● **PROBLEM TO WORK ON**
From the listing below, restate word for word the lines from the line containing "The Fisch [rosa]" down through the line containing "The Birne [gelb]". Exclude pictures.

● **PROVIDED DATA**
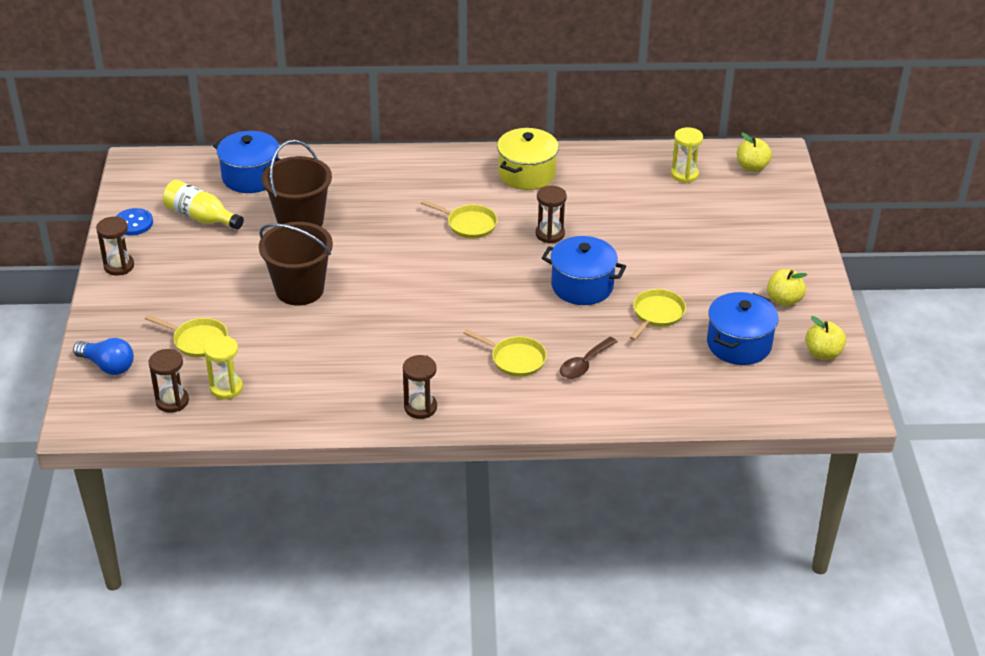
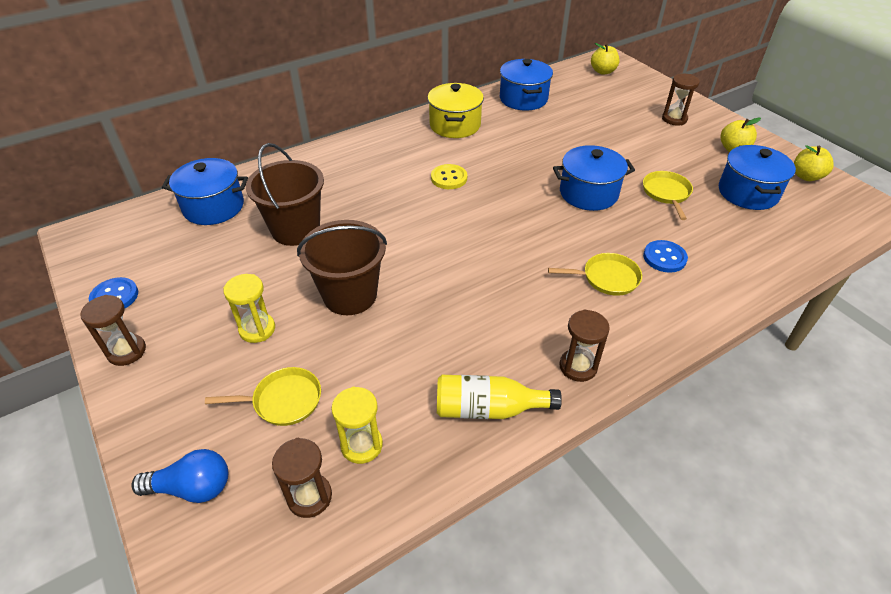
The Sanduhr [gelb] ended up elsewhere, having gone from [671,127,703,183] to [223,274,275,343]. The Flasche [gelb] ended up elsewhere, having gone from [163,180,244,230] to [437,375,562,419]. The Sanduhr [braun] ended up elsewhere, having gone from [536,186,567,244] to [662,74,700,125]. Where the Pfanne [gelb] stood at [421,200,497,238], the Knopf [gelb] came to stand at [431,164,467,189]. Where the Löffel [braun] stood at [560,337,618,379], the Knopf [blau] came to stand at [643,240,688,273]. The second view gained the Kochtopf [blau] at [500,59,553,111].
...
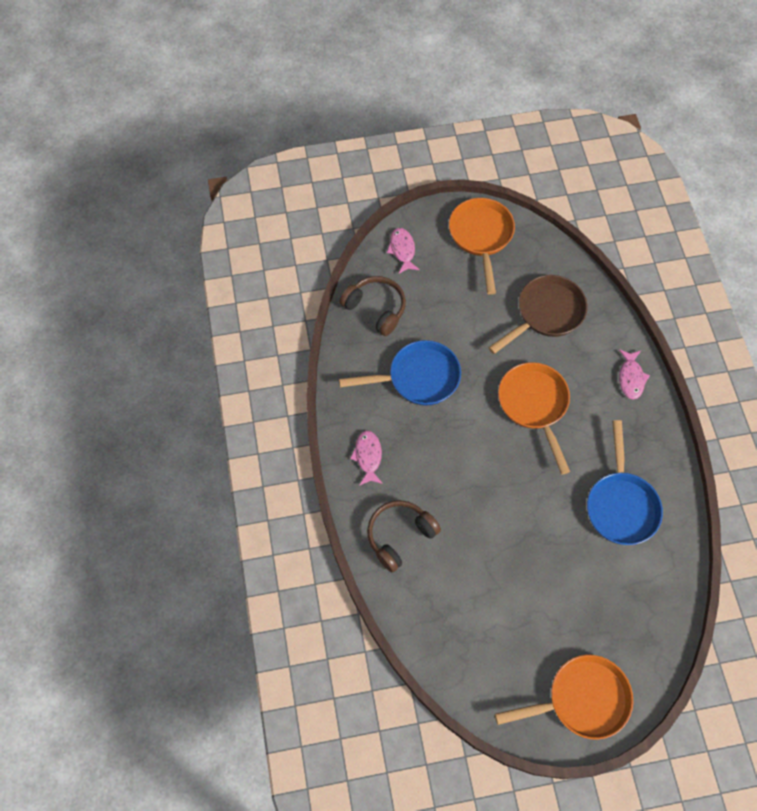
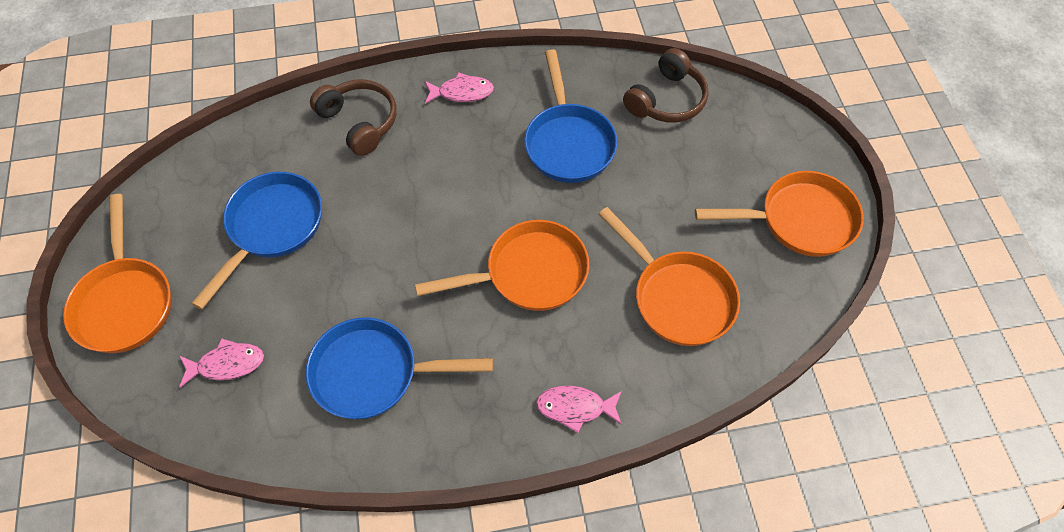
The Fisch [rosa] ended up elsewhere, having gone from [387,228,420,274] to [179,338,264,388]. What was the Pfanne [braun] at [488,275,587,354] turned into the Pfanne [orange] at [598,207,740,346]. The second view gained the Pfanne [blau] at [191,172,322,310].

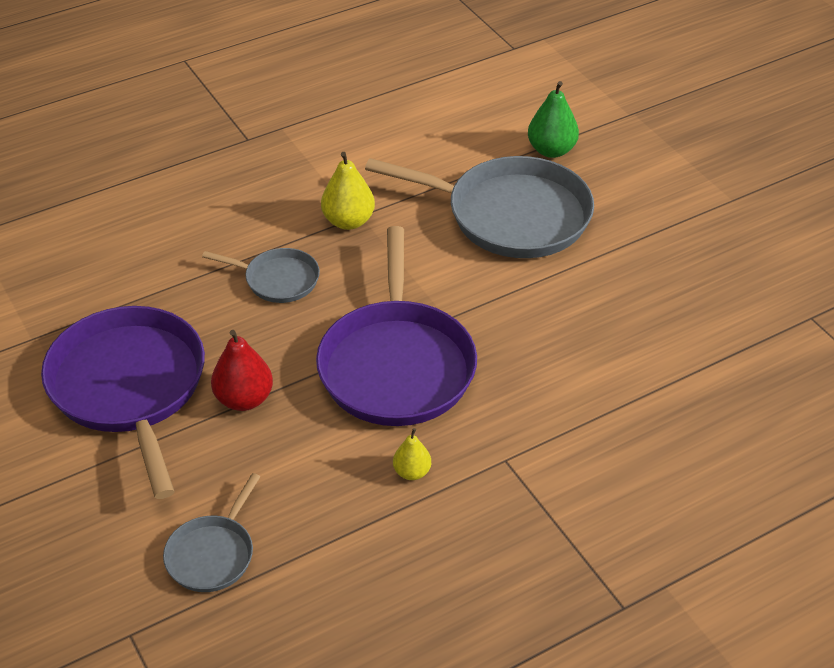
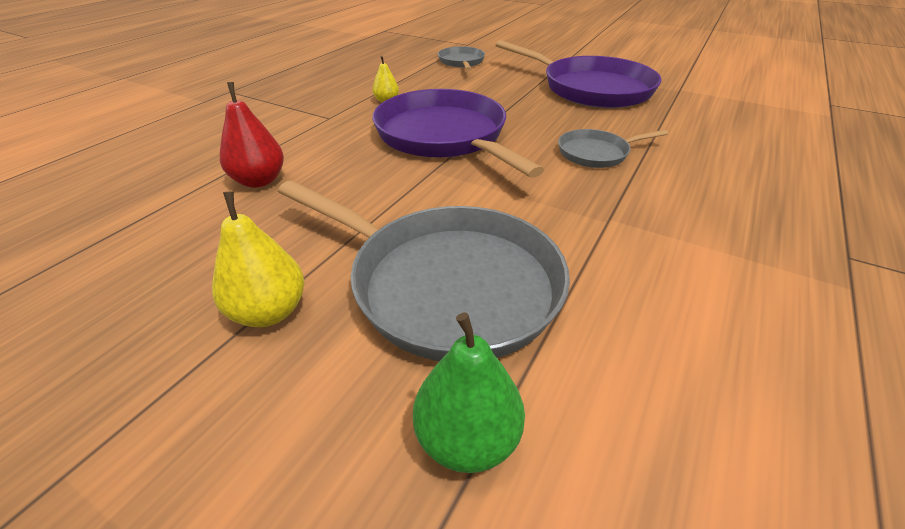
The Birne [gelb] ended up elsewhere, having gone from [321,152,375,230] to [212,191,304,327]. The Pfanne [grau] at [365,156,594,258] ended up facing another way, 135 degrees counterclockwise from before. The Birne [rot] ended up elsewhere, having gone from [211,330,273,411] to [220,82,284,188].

● **TASK RESULT**
The Fisch [rosa] ended up elsewhere, having gone from [387,228,420,274] to [179,338,264,388]. What was the Pfanne [braun] at [488,275,587,354] turned into the Pfanne [orange] at [598,207,740,346]. The second view gained the Pfanne [blau] at [191,172,322,310].

The Birne [gelb] ended up elsewhere, having gone from [321,152,375,230] to [212,191,304,327]. The Pfanne [grau] at [365,156,594,258] ended up facing another way, 135 degrees counterclockwise from before. The Birne [rot] ended up elsewhere, having gone from [211,330,273,411] to [220,82,284,188].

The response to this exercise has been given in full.